* _WHAT TO WORK ON_
Please copy exactly the lines from the first in the records through the line that contains "none -> tan plate A3:B5 level 2", but not the pictures.

--- SUPPLIED RECORDS ---

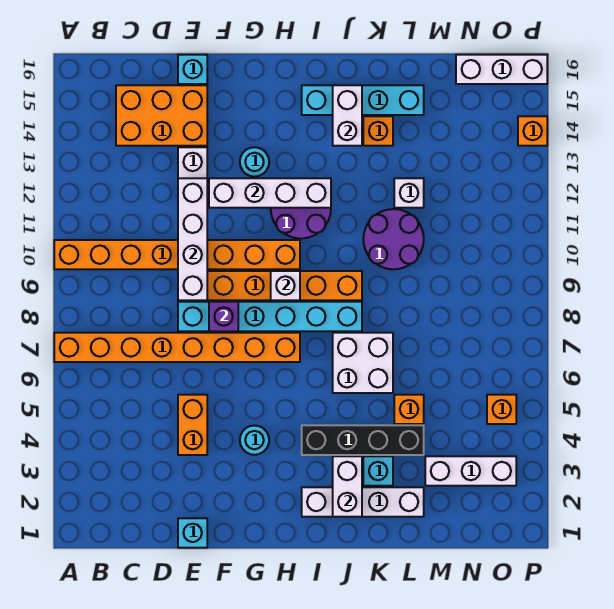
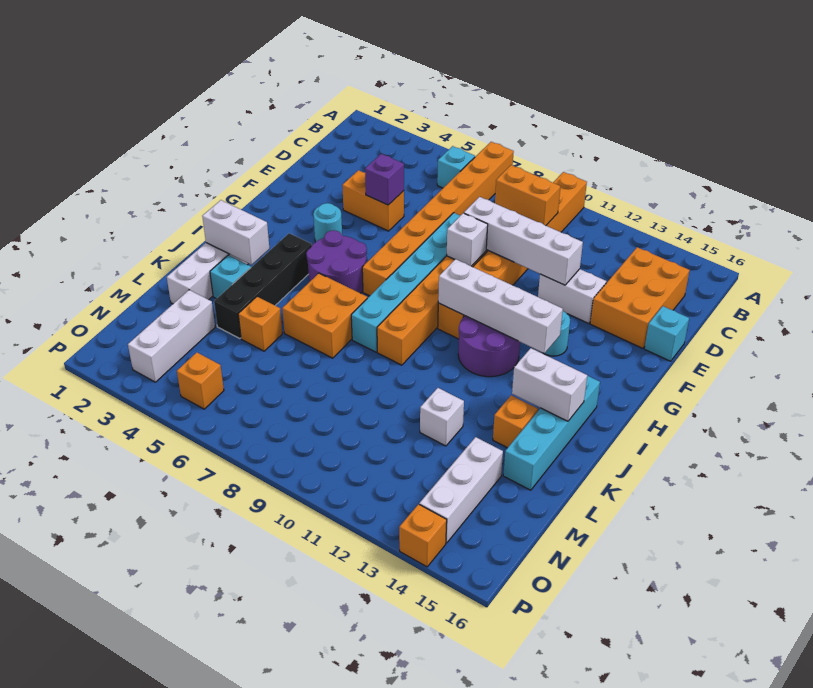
none -> orange brick C9:C10 level 2
cyan brick E1 level 1 -> cyan brick B6 level 1
purple brick F8 level 2 -> purple brick E5 level 2
white brick F12:I12 level 2 -> white brick H10:H13 level 2
white brick H9 level 2 -> white brick F9 level 2
white brick J6:K7 level 1 -> orange brick J6:K7 level 1
purple round brick K10:L11 level 1 -> purple round brick H5:I6 level 1
white brick N16:P16 level 1 -> white brick M14:O14 level 1

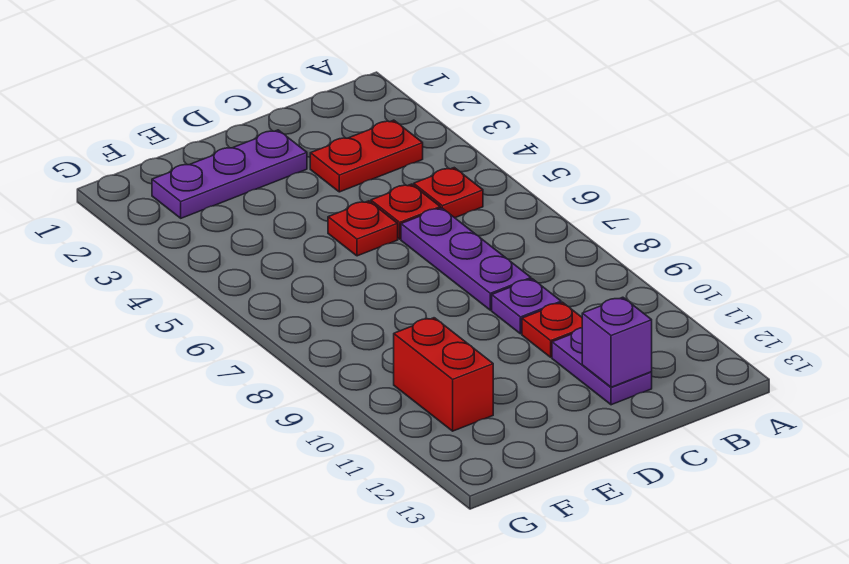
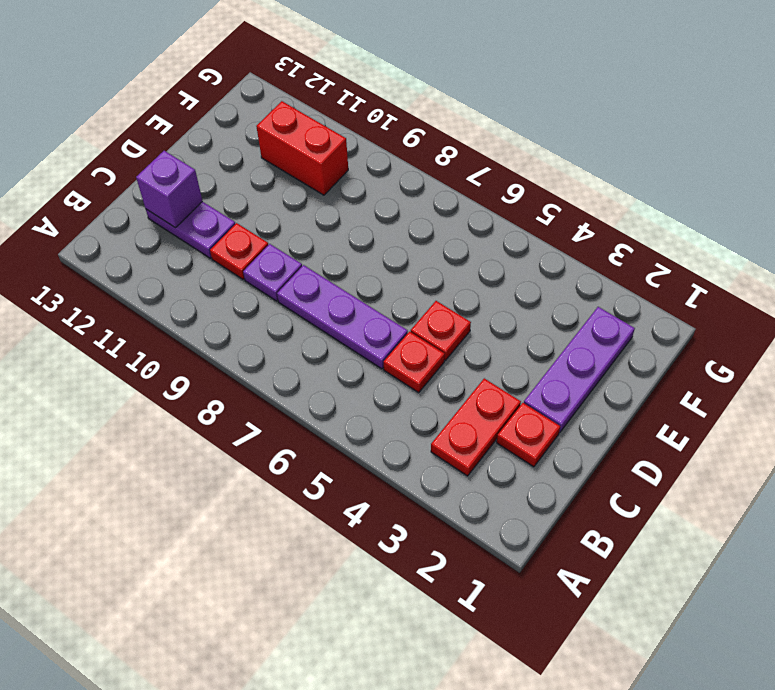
red plate B5 level 1 -> red plate C2 level 1

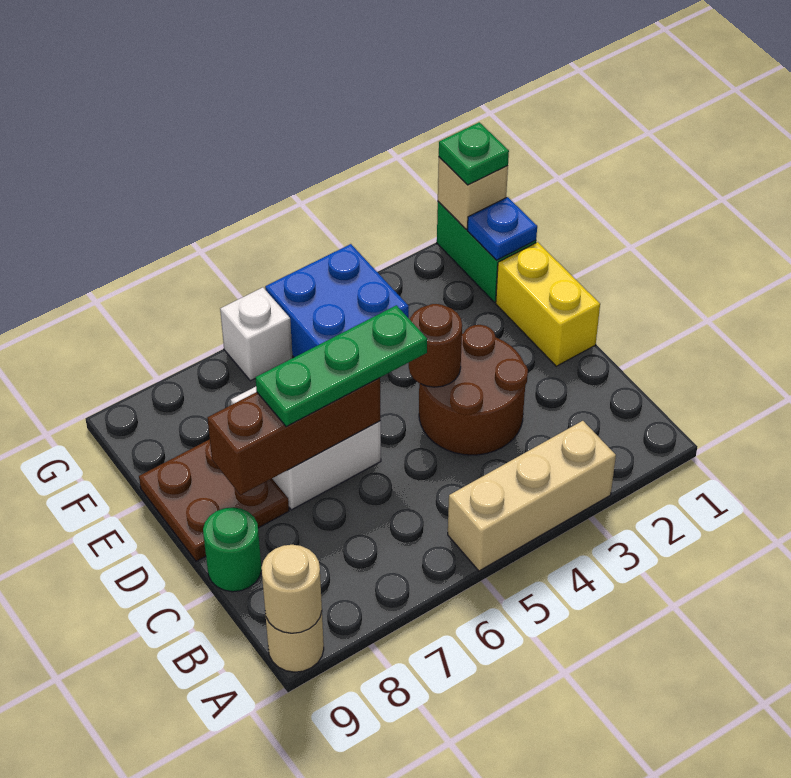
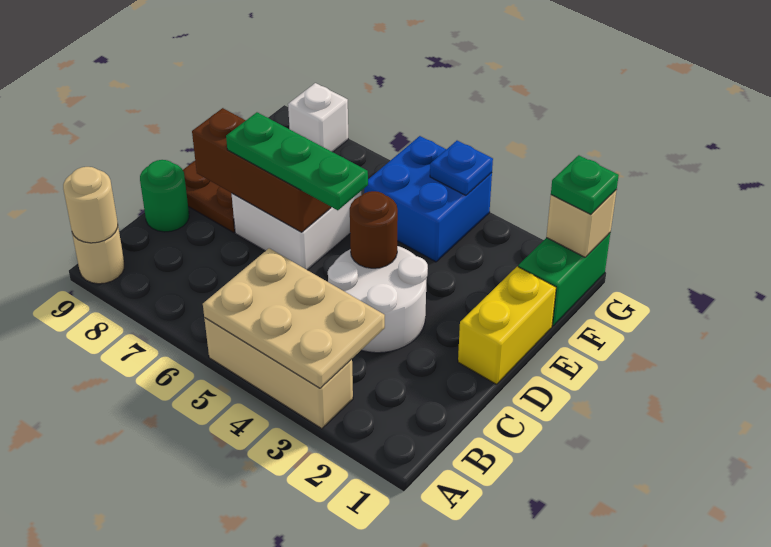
none -> tan plate A3:B5 level 2
brown round brick C3:D4 level 1 -> white round brick C3:D4 level 1
blue plate F1 level 2 -> blue plate G4 level 2
white brick G6 level 1 -> white brick G8 level 1

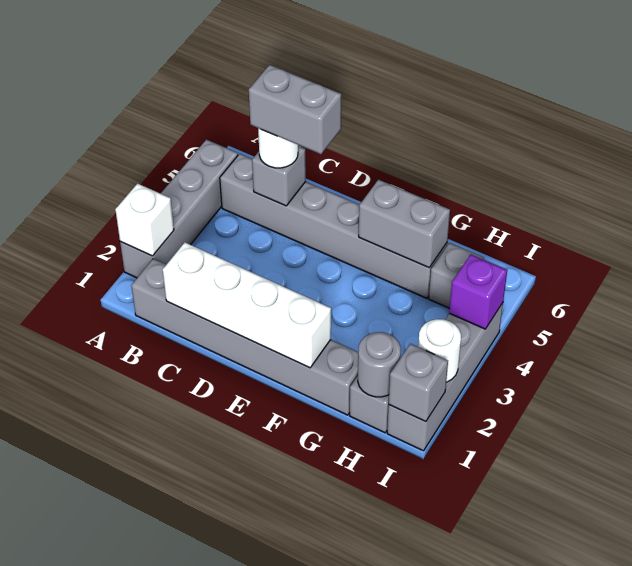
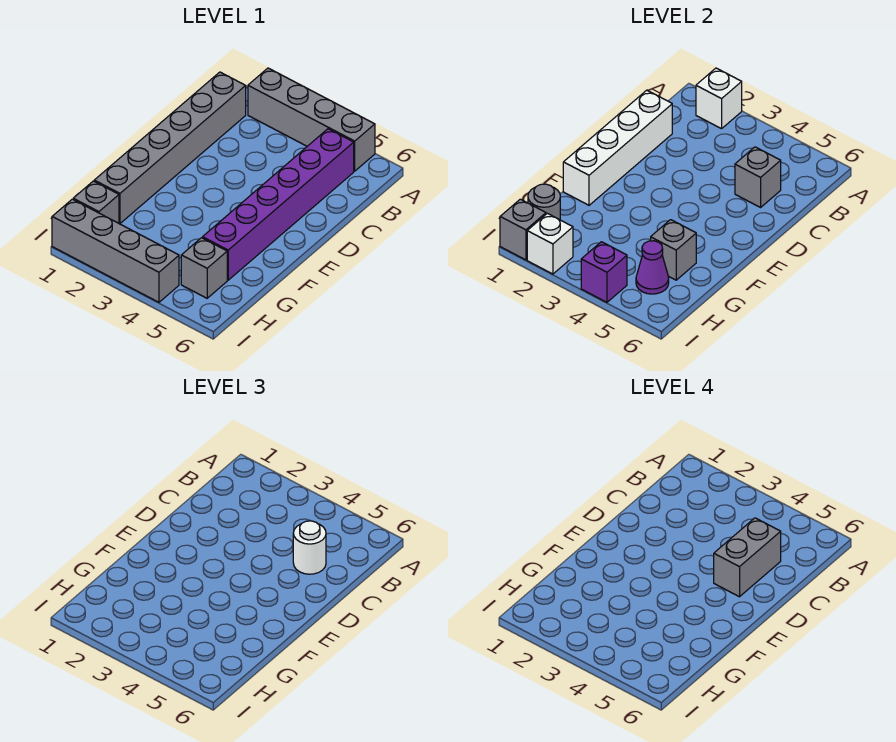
grey brick B5:G5 level 1 -> purple brick B5:G5 level 1
grey brick F5:G5 level 2 -> grey brick G5 level 2
none -> purple cone H5 level 2
white round brick I2 level 2 -> white brick I2 level 2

---

* _TASK OUTPUT_
none -> orange brick C9:C10 level 2
cyan brick E1 level 1 -> cyan brick B6 level 1
purple brick F8 level 2 -> purple brick E5 level 2
white brick F12:I12 level 2 -> white brick H10:H13 level 2
white brick H9 level 2 -> white brick F9 level 2
white brick J6:K7 level 1 -> orange brick J6:K7 level 1
purple round brick K10:L11 level 1 -> purple round brick H5:I6 level 1
white brick N16:P16 level 1 -> white brick M14:O14 level 1

red plate B5 level 1 -> red plate C2 level 1

none -> tan plate A3:B5 level 2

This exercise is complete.